## Work instruction
From the entries that follow, reproduce exactly and only the lines from the line with "black 2x2 brick" to the line with "red 2x2 plate", endpoints included.

## Study material
----------------------------------------

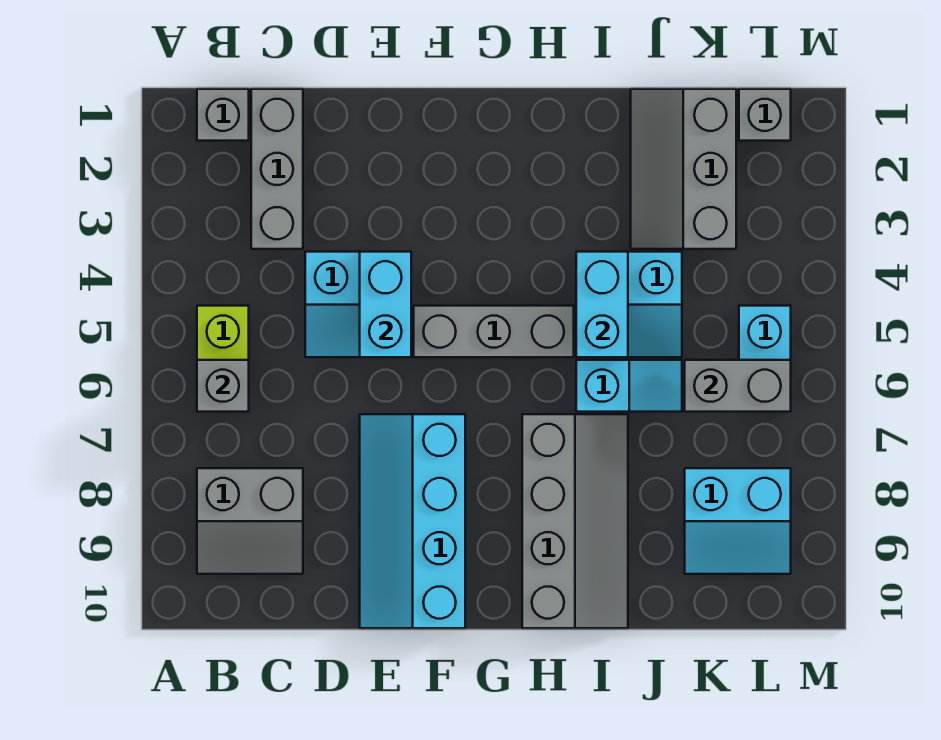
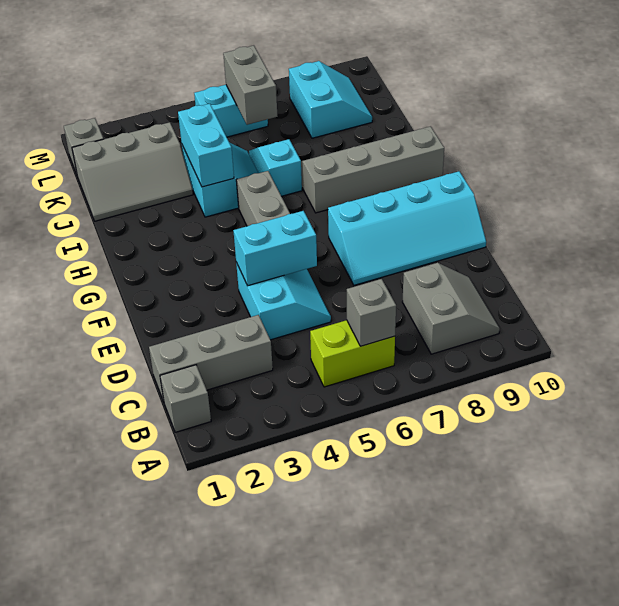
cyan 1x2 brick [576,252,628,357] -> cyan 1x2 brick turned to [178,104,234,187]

----------------------------------------

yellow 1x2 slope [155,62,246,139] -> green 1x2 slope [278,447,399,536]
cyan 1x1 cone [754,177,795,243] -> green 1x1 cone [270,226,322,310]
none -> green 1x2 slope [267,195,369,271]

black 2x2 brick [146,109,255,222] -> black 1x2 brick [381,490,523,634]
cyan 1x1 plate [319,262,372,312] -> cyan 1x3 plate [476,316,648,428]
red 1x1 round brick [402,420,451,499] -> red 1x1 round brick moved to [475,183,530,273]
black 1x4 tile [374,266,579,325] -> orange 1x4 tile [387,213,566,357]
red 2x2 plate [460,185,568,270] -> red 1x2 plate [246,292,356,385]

----------------------------------------

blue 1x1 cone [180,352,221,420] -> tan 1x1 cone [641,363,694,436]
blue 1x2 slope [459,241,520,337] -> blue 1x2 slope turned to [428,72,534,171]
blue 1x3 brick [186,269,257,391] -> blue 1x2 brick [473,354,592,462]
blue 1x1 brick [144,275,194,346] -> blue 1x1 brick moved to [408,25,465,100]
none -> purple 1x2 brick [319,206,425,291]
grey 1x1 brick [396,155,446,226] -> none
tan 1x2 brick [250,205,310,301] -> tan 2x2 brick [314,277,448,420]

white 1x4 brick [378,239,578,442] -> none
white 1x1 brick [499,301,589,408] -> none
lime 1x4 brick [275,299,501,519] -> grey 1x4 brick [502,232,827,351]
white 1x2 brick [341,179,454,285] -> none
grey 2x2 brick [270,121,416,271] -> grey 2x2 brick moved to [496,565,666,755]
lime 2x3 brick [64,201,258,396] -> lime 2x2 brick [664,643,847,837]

----------------------------------------

## Task answer
black 2x2 brick [146,109,255,222] -> black 1x2 brick [381,490,523,634]
cyan 1x1 plate [319,262,372,312] -> cyan 1x3 plate [476,316,648,428]
red 1x1 round brick [402,420,451,499] -> red 1x1 round brick moved to [475,183,530,273]
black 1x4 tile [374,266,579,325] -> orange 1x4 tile [387,213,566,357]
red 2x2 plate [460,185,568,270] -> red 1x2 plate [246,292,356,385]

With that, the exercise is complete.